The task> Among the records below, find each line bearing the word "cyan" and copy it.

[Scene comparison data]
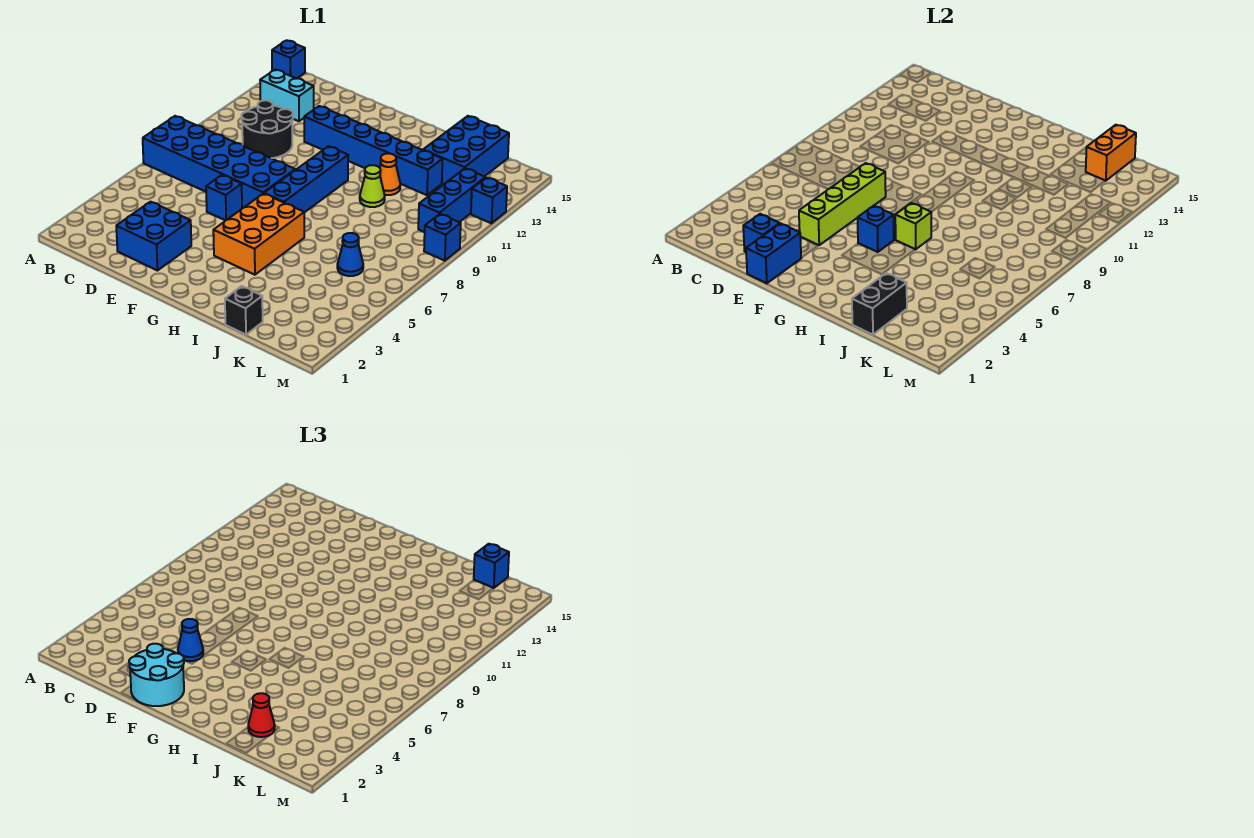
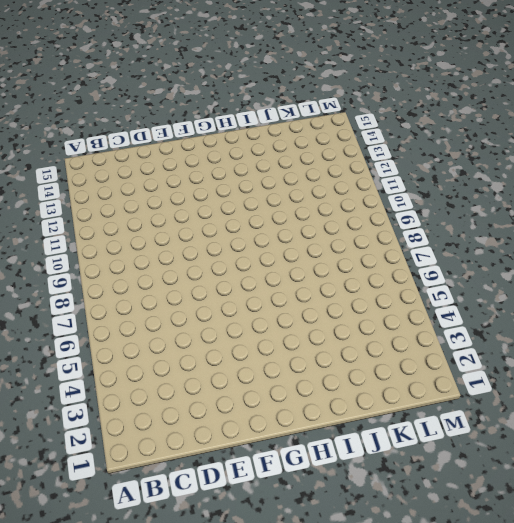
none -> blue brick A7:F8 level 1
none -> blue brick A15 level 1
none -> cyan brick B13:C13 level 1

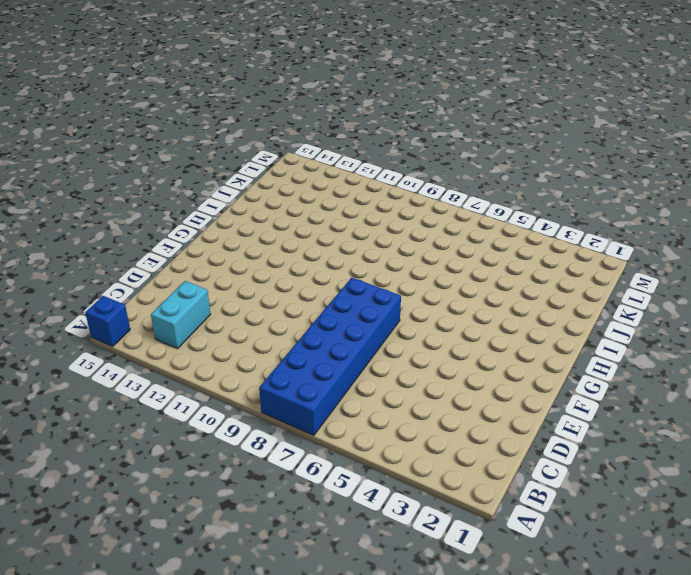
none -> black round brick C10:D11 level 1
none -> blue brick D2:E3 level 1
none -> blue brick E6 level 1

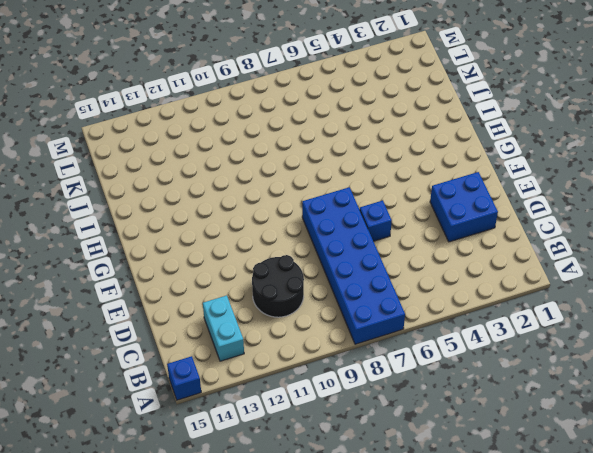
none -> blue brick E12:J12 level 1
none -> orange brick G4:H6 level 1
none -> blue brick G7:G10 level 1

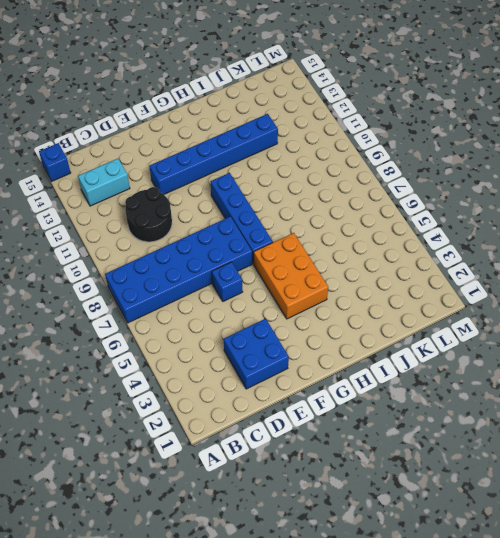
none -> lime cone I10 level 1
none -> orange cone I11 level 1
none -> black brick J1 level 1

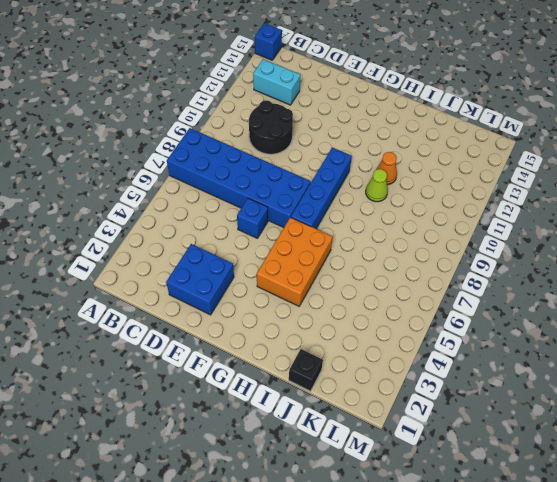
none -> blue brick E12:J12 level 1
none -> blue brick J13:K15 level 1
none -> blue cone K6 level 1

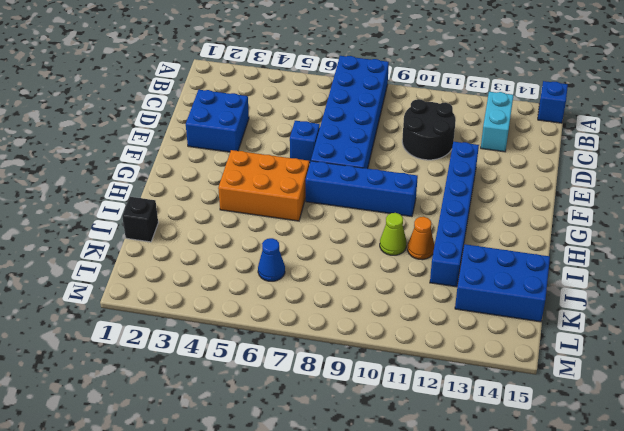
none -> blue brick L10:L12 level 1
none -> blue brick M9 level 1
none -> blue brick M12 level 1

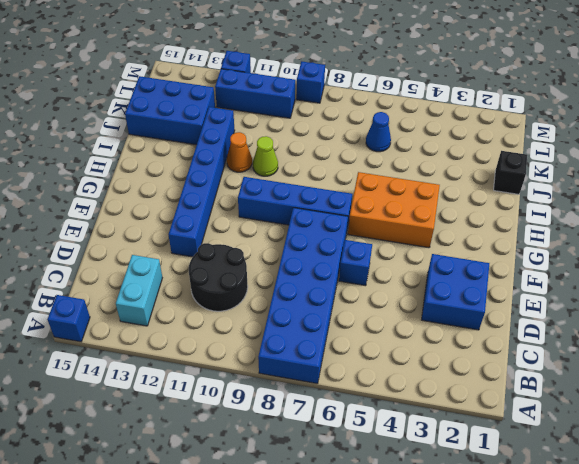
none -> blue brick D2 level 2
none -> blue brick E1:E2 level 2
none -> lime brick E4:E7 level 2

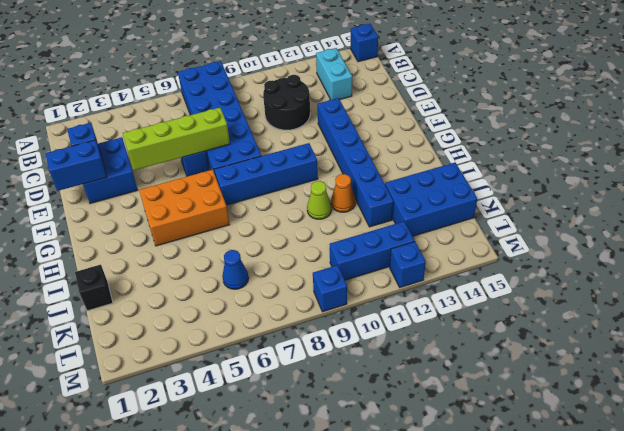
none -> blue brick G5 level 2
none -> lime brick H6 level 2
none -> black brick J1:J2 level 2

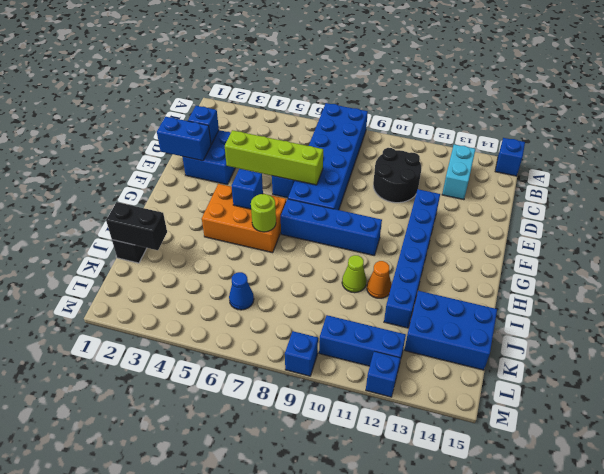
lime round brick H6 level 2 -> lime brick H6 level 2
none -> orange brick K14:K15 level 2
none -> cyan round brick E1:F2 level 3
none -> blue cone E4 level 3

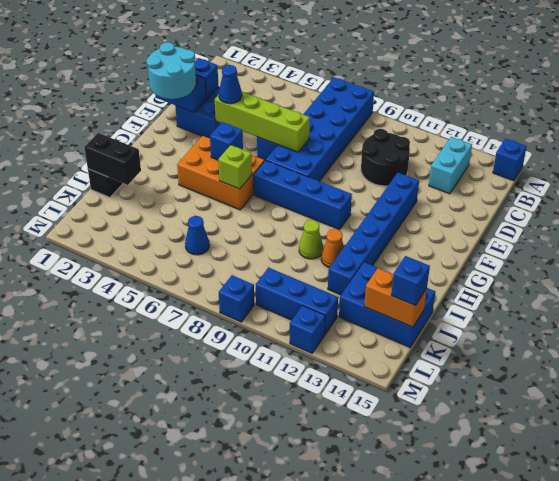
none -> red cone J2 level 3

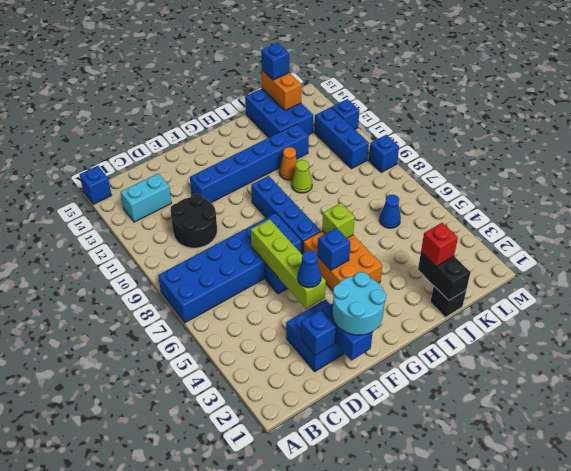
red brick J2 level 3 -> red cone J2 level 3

Solved exercise>
none -> cyan brick B13:C13 level 1
none -> cyan round brick E1:F2 level 3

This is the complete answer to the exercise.